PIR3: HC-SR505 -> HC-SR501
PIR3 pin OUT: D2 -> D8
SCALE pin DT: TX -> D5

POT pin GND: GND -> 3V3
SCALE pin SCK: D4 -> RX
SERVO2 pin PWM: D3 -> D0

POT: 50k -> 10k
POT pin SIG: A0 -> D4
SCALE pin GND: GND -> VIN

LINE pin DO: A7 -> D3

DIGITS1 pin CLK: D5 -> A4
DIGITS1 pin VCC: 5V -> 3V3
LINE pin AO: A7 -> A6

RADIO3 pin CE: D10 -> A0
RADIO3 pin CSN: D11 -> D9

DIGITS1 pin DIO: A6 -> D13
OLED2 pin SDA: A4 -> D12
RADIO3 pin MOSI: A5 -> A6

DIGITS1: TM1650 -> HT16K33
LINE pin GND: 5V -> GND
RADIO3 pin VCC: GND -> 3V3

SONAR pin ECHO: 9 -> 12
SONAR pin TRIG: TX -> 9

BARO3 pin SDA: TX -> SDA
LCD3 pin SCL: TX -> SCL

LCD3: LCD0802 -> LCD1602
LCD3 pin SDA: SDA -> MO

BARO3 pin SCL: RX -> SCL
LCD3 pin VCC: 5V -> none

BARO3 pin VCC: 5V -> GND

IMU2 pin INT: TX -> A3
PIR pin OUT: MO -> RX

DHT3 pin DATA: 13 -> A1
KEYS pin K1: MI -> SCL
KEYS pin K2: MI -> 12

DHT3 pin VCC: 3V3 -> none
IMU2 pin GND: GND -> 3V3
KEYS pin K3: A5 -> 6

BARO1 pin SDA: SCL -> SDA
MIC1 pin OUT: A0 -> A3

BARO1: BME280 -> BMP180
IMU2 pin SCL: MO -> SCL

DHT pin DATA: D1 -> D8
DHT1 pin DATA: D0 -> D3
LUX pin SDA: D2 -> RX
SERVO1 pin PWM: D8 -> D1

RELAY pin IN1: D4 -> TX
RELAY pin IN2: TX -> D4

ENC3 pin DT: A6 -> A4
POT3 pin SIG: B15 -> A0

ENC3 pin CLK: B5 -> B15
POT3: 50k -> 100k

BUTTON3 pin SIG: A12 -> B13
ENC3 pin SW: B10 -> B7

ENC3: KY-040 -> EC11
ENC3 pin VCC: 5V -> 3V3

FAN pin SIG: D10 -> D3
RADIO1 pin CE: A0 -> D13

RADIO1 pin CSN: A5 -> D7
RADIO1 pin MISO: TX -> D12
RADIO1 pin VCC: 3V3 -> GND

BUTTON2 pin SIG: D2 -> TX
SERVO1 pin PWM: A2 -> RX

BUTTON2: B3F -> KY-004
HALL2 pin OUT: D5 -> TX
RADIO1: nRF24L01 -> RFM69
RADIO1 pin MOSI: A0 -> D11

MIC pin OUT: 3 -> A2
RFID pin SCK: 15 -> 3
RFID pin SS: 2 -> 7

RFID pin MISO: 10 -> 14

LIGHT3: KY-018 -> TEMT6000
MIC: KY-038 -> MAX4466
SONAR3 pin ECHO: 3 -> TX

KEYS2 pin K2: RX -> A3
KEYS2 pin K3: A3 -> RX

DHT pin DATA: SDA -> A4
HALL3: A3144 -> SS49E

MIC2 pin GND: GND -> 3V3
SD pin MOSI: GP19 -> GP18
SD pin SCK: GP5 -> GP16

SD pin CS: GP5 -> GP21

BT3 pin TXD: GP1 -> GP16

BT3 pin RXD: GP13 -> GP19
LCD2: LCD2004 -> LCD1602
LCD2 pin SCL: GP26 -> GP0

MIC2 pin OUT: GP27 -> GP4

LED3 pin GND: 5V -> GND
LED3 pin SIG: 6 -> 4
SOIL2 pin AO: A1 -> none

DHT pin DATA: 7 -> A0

• • •

* Problem requirements *
The line containing "DHT1 pin DATA: D0 -> D3" marks the end: copy exactly every line from the top of the data above down to it, that line included.

* Reply to the task *
PIR3: HC-SR505 -> HC-SR501
PIR3 pin OUT: D2 -> D8
SCALE pin DT: TX -> D5

POT pin GND: GND -> 3V3
SCALE pin SCK: D4 -> RX
SERVO2 pin PWM: D3 -> D0

POT: 50k -> 10k
POT pin SIG: A0 -> D4
SCALE pin GND: GND -> VIN

LINE pin DO: A7 -> D3

DIGITS1 pin CLK: D5 -> A4
DIGITS1 pin VCC: 5V -> 3V3
LINE pin AO: A7 -> A6

RADIO3 pin CE: D10 -> A0
RADIO3 pin CSN: D11 -> D9

DIGITS1 pin DIO: A6 -> D13
OLED2 pin SDA: A4 -> D12
RADIO3 pin MOSI: A5 -> A6

DIGITS1: TM1650 -> HT16K33
LINE pin GND: 5V -> GND
RADIO3 pin VCC: GND -> 3V3

SONAR pin ECHO: 9 -> 12
SONAR pin TRIG: TX -> 9

BARO3 pin SDA: TX -> SDA
LCD3 pin SCL: TX -> SCL

LCD3: LCD0802 -> LCD1602
LCD3 pin SDA: SDA -> MO

BARO3 pin SCL: RX -> SCL
LCD3 pin VCC: 5V -> none

BARO3 pin VCC: 5V -> GND

IMU2 pin INT: TX -> A3
PIR pin OUT: MO -> RX

DHT3 pin DATA: 13 -> A1
KEYS pin K1: MI -> SCL
KEYS pin K2: MI -> 12

DHT3 pin VCC: 3V3 -> none
IMU2 pin GND: GND -> 3V3
KEYS pin K3: A5 -> 6

BARO1 pin SDA: SCL -> SDA
MIC1 pin OUT: A0 -> A3

BARO1: BME280 -> BMP180
IMU2 pin SCL: MO -> SCL

DHT pin DATA: D1 -> D8
DHT1 pin DATA: D0 -> D3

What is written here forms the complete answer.